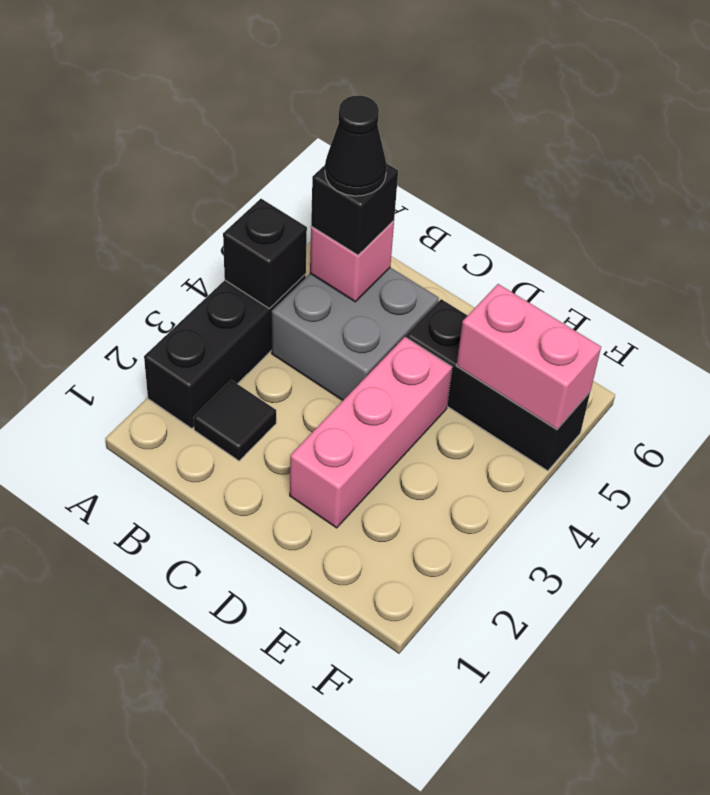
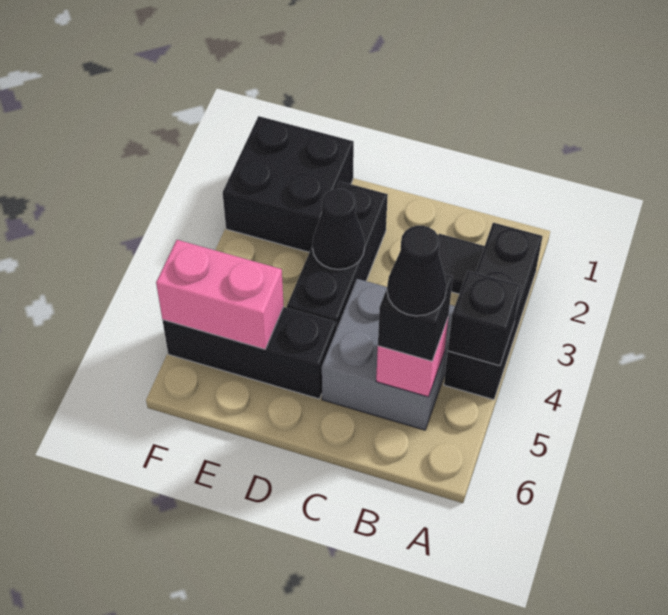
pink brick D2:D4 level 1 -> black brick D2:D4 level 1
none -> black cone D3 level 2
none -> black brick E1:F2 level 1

==

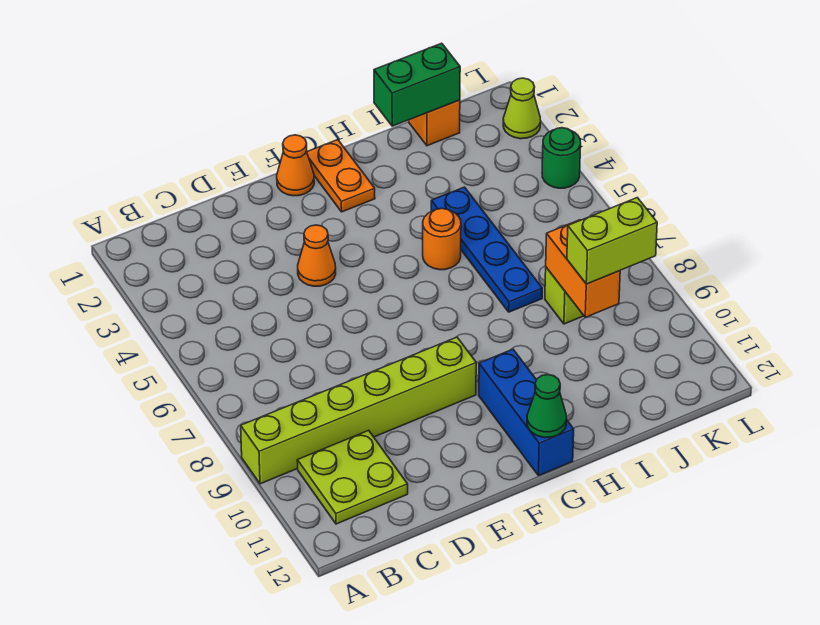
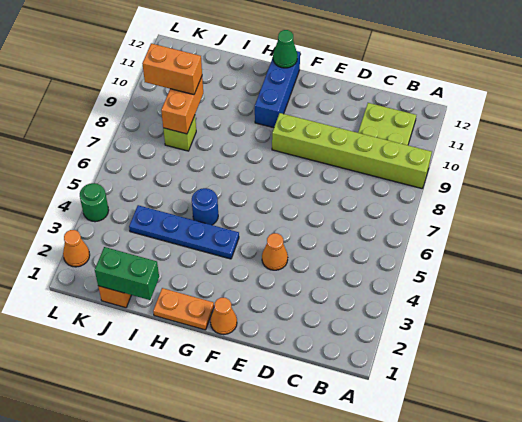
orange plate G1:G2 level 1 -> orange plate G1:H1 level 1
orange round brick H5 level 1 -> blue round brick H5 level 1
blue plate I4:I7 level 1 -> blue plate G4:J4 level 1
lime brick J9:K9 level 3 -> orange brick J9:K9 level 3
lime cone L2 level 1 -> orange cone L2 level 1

==

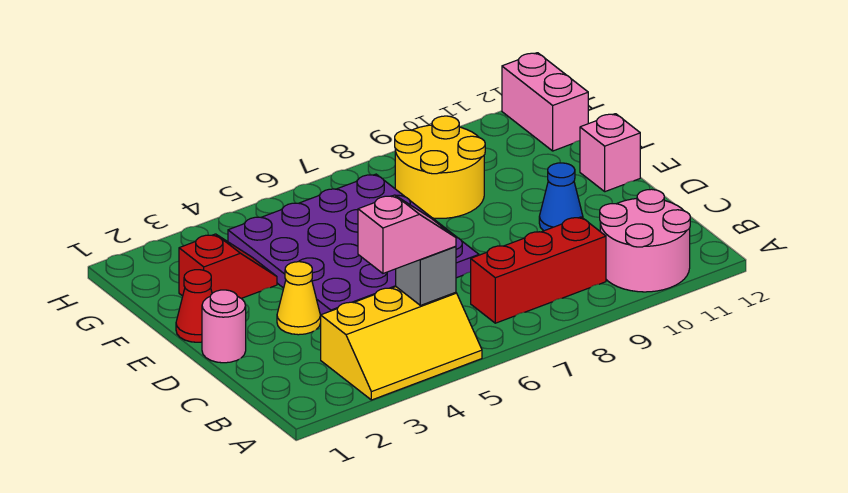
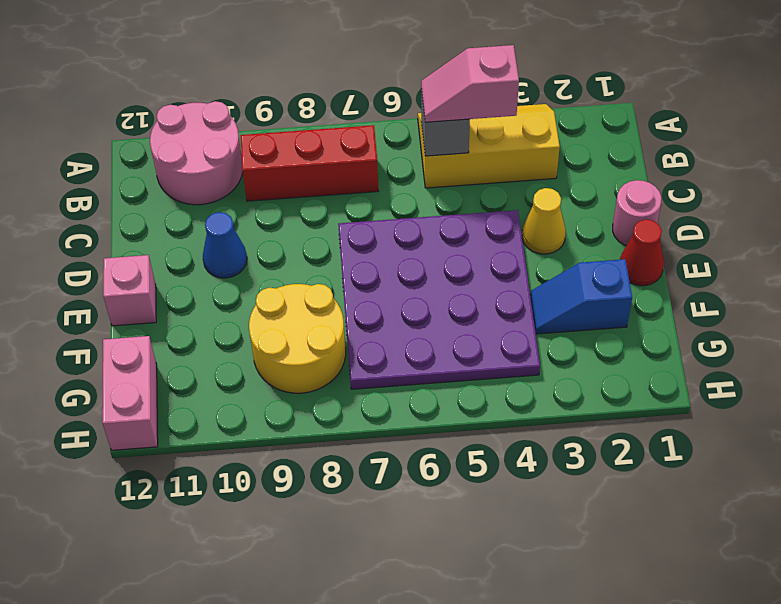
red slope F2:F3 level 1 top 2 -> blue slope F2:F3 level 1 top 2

Problem to solve |
Output, from the data above, the lines from the line with "lime brick J9:K9" to the line with "lime cone L2" exactly as they stand, both ends included and nothing else.

Result for this exercise |
lime brick J9:K9 level 3 -> orange brick J9:K9 level 3
lime cone L2 level 1 -> orange cone L2 level 1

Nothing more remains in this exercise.